Aim of the task »
Start at the line below containing "Someone carried the cobalt hexagon" and stop at the line containing "Someone carried the red pail". Repeat every line of that stretch exactly, and nothing outside it.

═════ Exercise materials

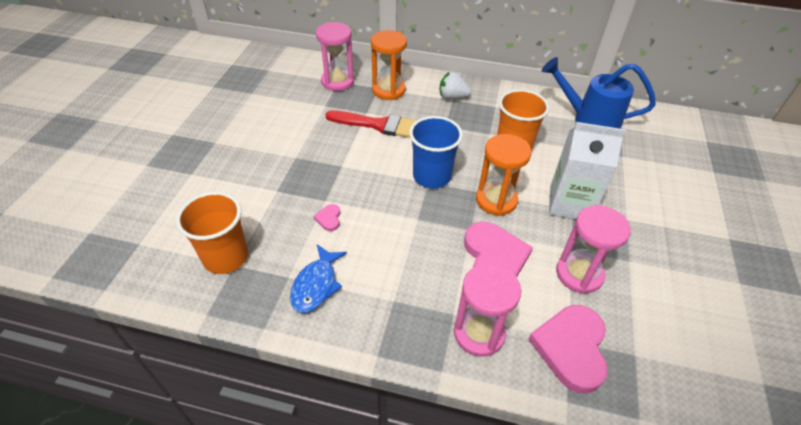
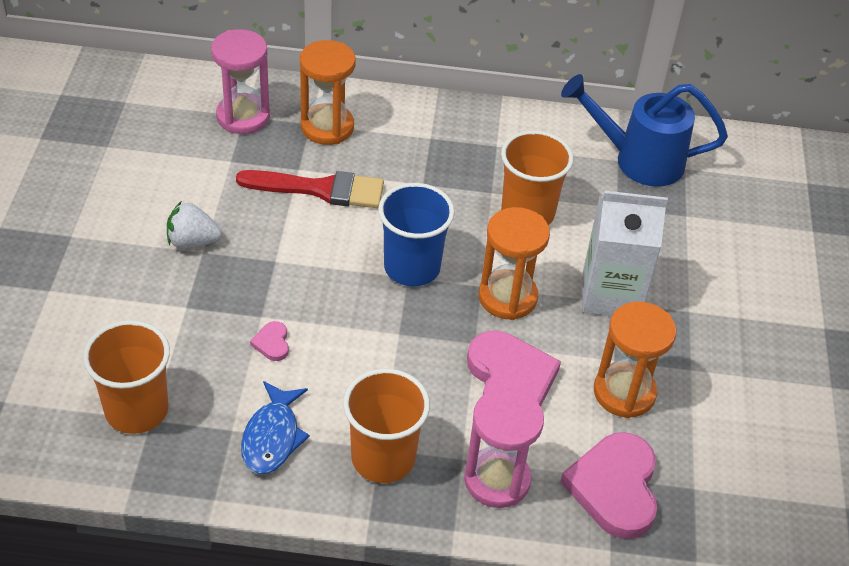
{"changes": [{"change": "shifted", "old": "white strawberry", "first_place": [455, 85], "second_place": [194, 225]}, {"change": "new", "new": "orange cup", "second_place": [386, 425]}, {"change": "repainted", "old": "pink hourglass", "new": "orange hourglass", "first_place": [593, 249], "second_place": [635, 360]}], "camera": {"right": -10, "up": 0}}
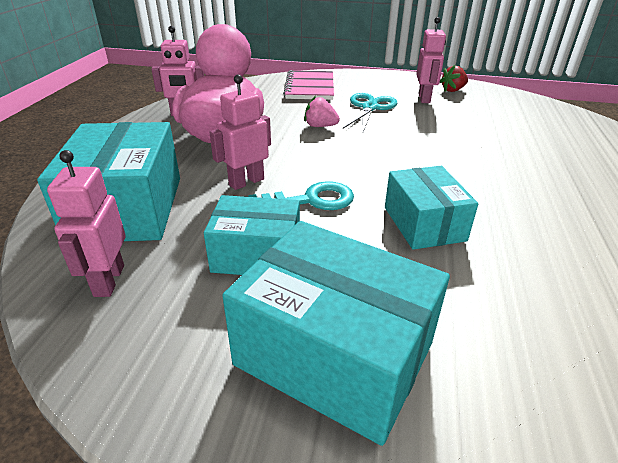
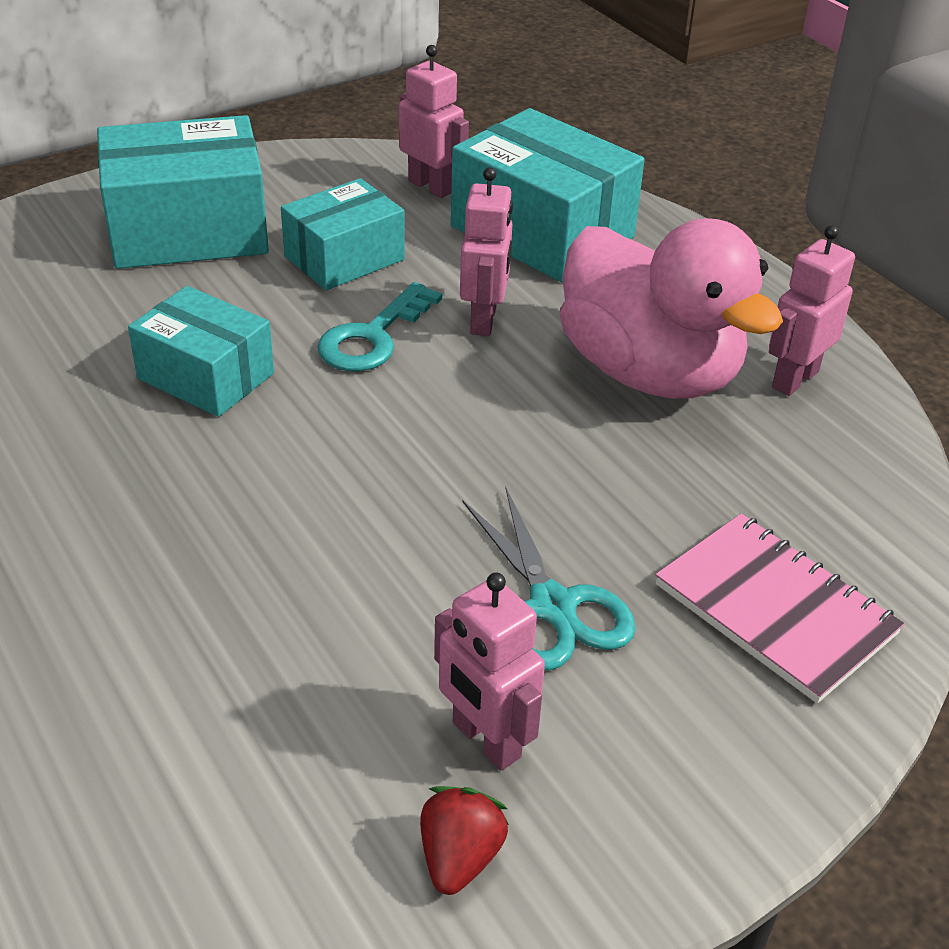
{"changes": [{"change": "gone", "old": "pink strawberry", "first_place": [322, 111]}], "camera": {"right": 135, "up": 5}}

══════════
═════ Exercise materials

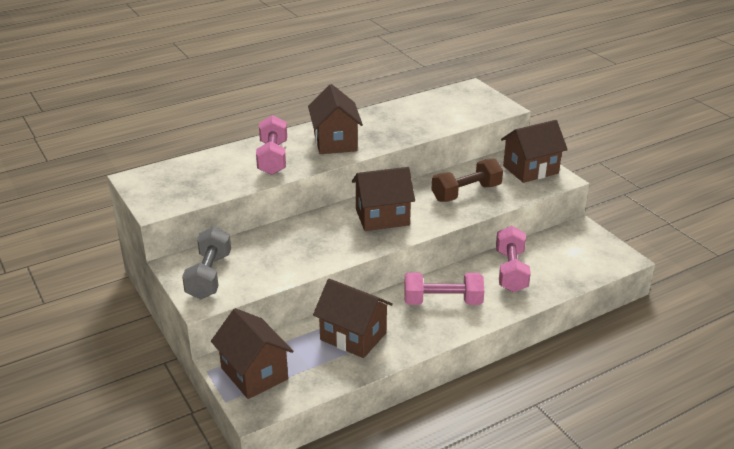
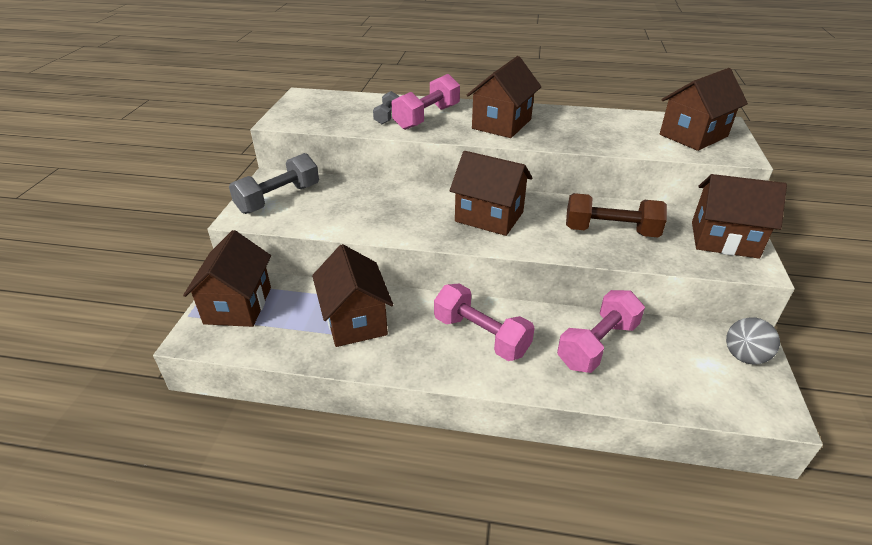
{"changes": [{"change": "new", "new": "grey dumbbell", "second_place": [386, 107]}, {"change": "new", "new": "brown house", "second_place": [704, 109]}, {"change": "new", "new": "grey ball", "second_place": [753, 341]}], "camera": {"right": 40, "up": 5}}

══════════
═════ Exercise materials

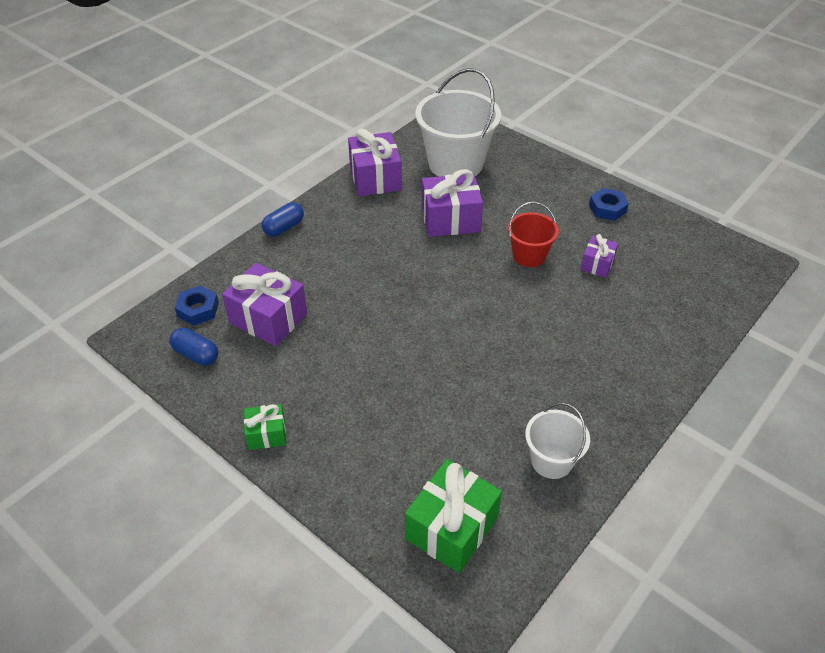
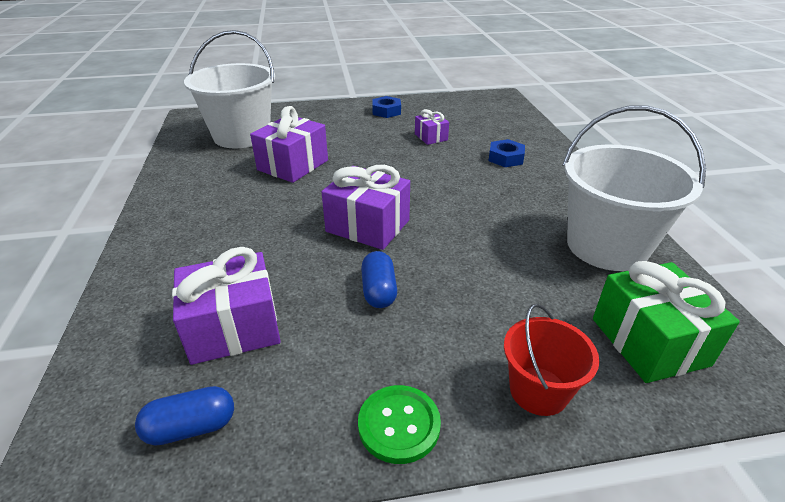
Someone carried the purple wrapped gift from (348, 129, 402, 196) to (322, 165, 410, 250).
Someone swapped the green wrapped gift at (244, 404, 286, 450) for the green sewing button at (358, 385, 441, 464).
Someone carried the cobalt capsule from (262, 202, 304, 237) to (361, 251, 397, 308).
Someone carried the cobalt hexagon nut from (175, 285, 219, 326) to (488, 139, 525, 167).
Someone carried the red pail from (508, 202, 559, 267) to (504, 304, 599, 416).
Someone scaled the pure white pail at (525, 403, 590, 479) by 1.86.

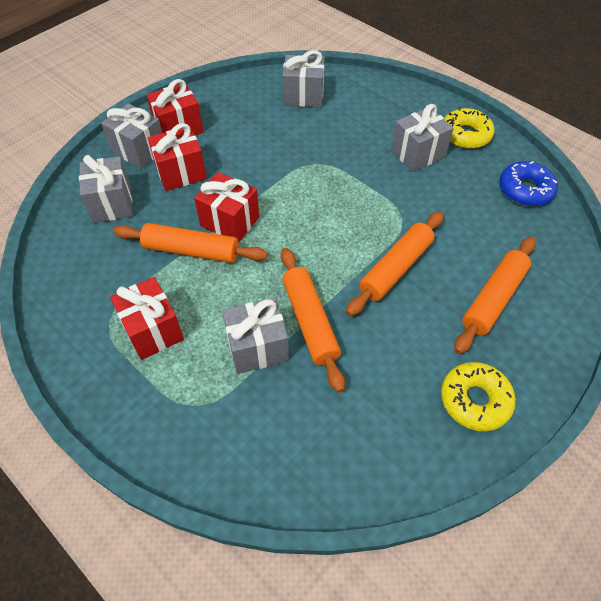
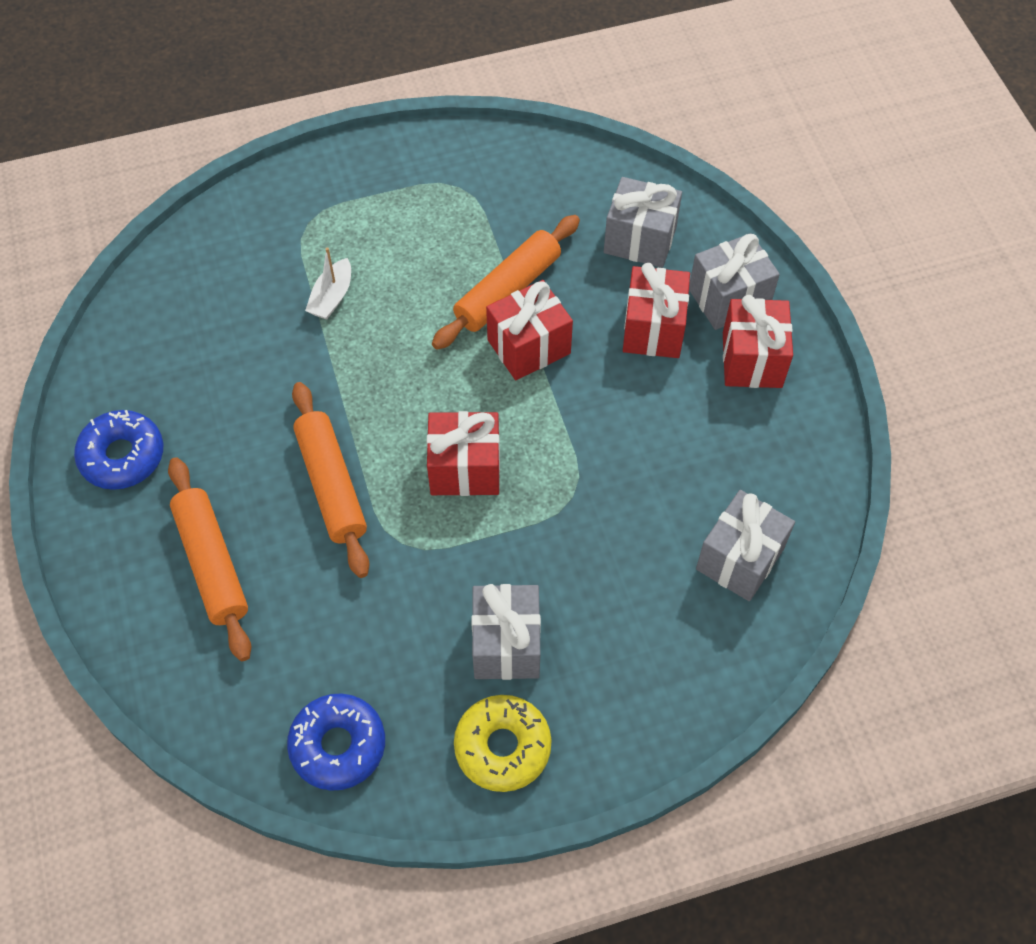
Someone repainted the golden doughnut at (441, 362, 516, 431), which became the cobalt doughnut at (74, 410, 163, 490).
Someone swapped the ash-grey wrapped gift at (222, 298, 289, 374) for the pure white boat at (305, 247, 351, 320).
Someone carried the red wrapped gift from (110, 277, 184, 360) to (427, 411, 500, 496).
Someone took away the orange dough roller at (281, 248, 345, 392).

══════════

Worked solution »
Someone carried the cobalt hexagon nut from (175, 285, 219, 326) to (488, 139, 525, 167).
Someone carried the red pail from (508, 202, 559, 267) to (504, 304, 599, 416).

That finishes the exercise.